TASK TO COMPLETE: Exactly as they appear below, repeat the lines from the one with "second_place: [921, 405, 1091, 545]" through the one with "new: wiadro/brązowy", and no others.

GIVEN DATA:

┄┄┄┄┄┄

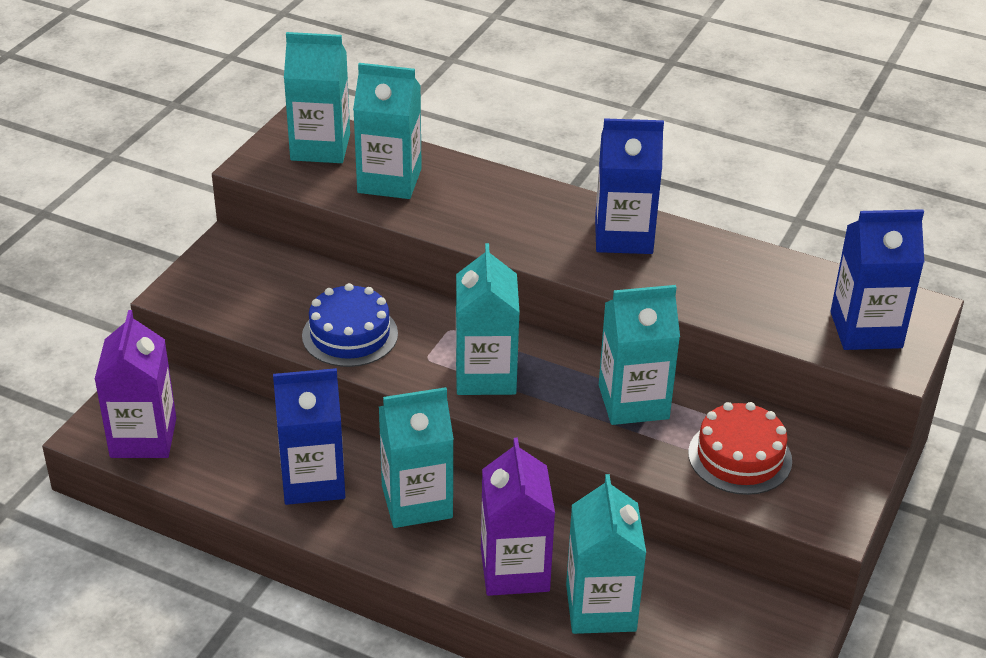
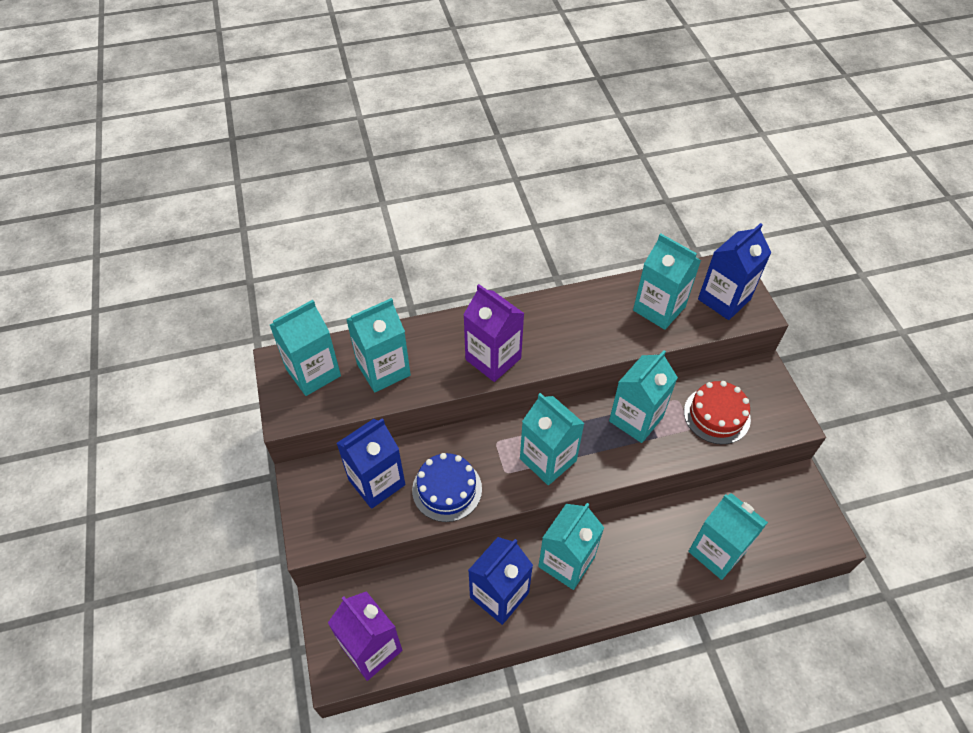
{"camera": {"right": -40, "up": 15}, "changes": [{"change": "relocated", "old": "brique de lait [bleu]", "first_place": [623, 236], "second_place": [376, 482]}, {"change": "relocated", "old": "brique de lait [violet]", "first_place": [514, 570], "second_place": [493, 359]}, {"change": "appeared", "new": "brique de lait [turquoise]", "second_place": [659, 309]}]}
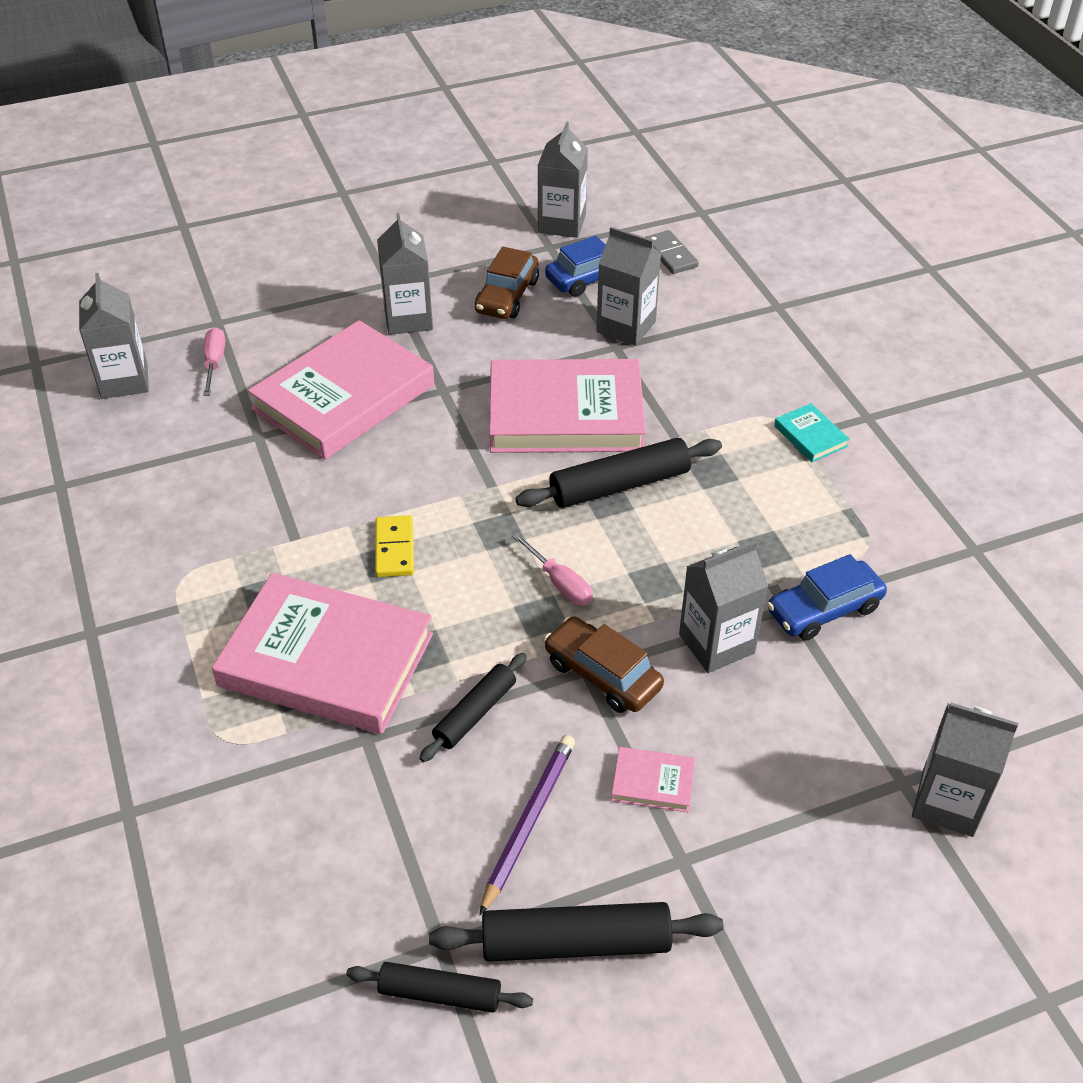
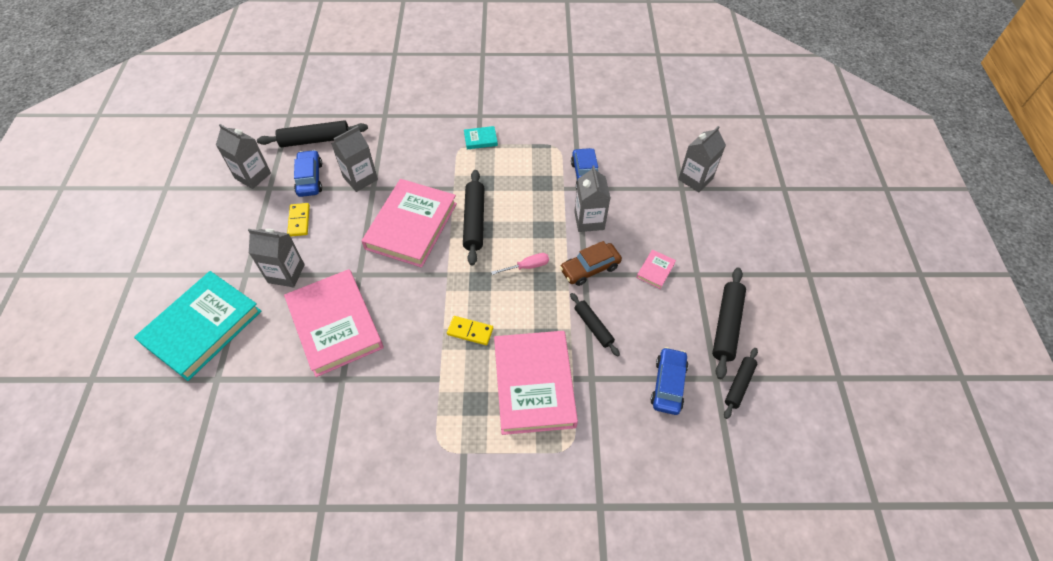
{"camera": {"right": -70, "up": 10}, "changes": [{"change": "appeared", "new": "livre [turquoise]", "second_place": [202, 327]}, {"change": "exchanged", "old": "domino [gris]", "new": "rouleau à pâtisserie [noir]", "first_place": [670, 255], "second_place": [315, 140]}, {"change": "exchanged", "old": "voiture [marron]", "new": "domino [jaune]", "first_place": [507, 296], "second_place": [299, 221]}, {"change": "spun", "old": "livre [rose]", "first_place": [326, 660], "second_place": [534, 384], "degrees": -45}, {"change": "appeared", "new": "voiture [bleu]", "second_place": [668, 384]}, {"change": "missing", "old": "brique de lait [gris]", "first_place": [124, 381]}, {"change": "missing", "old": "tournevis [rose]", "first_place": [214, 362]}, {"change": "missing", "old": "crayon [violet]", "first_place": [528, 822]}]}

┄┄┄┄┄┄

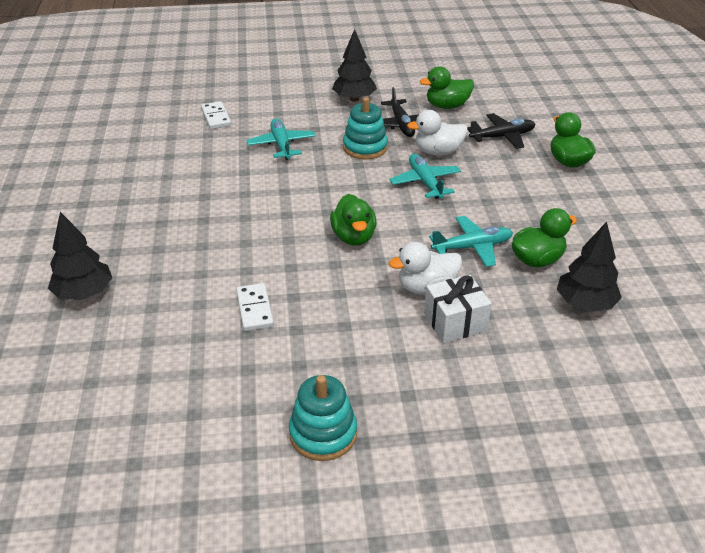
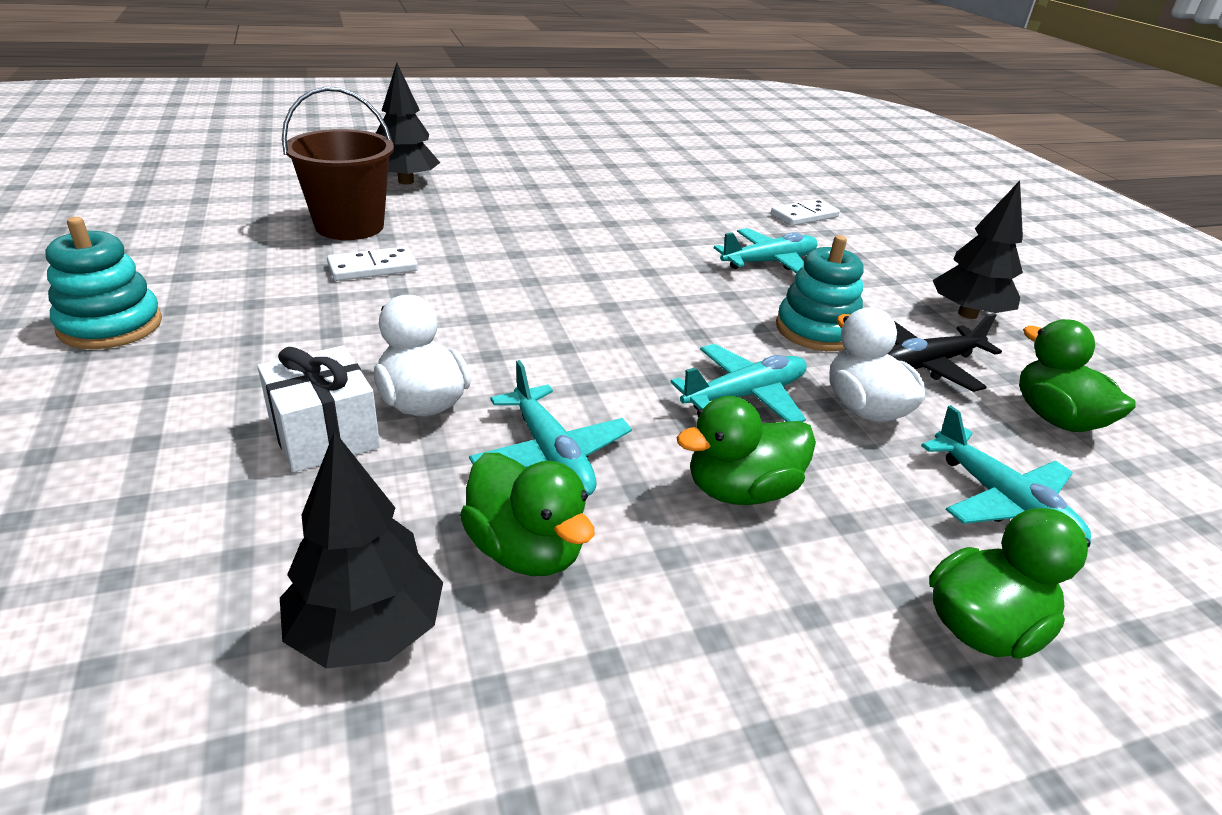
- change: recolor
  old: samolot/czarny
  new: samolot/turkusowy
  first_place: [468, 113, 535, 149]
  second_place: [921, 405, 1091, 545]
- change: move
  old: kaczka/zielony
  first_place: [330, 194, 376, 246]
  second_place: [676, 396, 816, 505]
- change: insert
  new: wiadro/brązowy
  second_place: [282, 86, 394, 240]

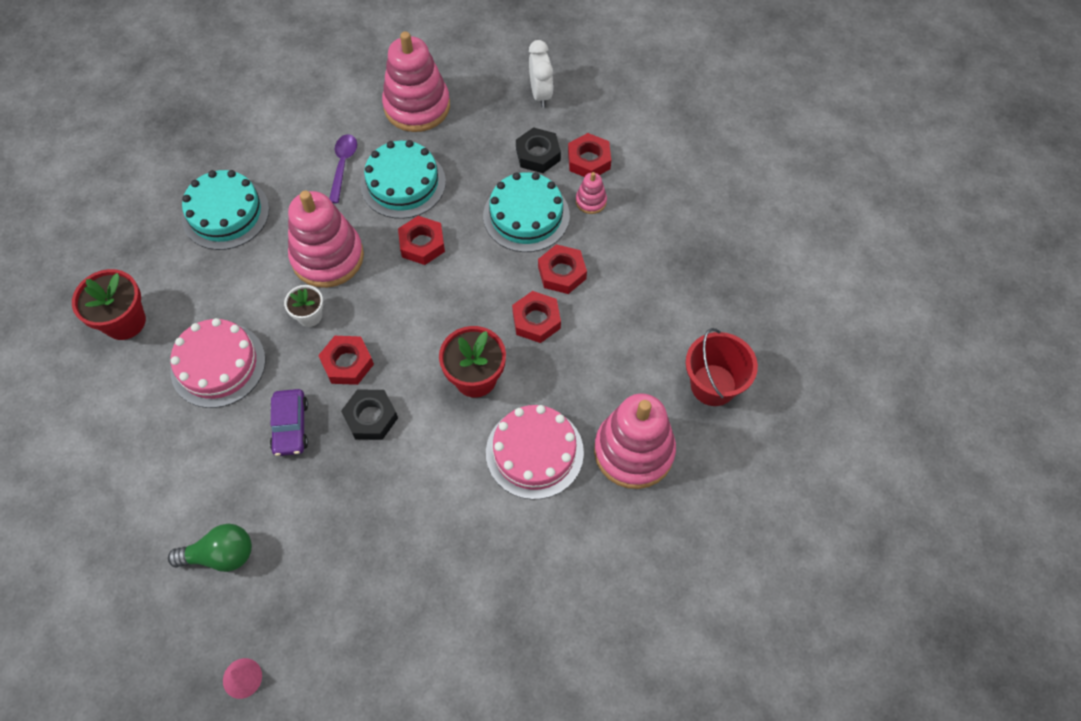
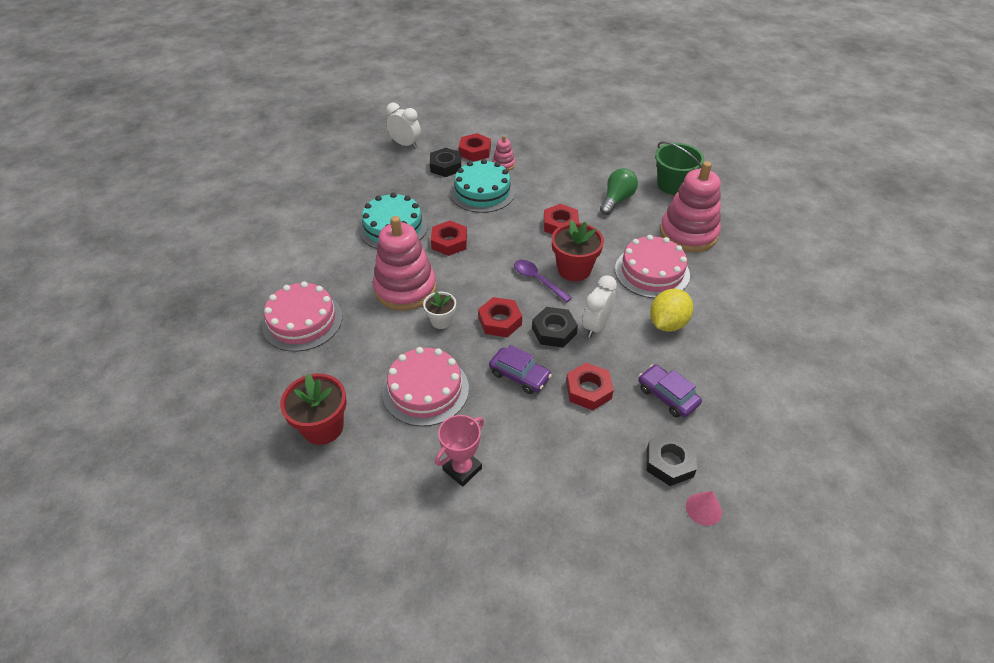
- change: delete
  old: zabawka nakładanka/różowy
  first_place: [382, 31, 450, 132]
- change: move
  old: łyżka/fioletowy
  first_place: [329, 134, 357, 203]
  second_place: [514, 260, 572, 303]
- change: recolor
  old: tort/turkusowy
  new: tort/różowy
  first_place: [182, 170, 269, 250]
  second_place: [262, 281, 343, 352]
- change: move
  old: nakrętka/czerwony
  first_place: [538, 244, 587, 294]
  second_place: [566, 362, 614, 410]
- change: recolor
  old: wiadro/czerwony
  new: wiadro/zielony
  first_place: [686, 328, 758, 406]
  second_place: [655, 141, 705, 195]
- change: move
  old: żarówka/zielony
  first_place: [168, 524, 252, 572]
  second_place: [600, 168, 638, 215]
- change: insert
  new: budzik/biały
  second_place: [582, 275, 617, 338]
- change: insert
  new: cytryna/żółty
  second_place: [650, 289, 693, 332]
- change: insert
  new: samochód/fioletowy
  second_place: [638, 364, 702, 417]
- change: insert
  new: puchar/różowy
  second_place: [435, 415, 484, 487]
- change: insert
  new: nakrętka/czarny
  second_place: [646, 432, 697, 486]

┄┄┄┄┄┄

FINAL ANSWER:
  second_place: [921, 405, 1091, 545]
- change: move
  old: kaczka/zielony
  first_place: [330, 194, 376, 246]
  second_place: [676, 396, 816, 505]
- change: insert
  new: wiadro/brązowy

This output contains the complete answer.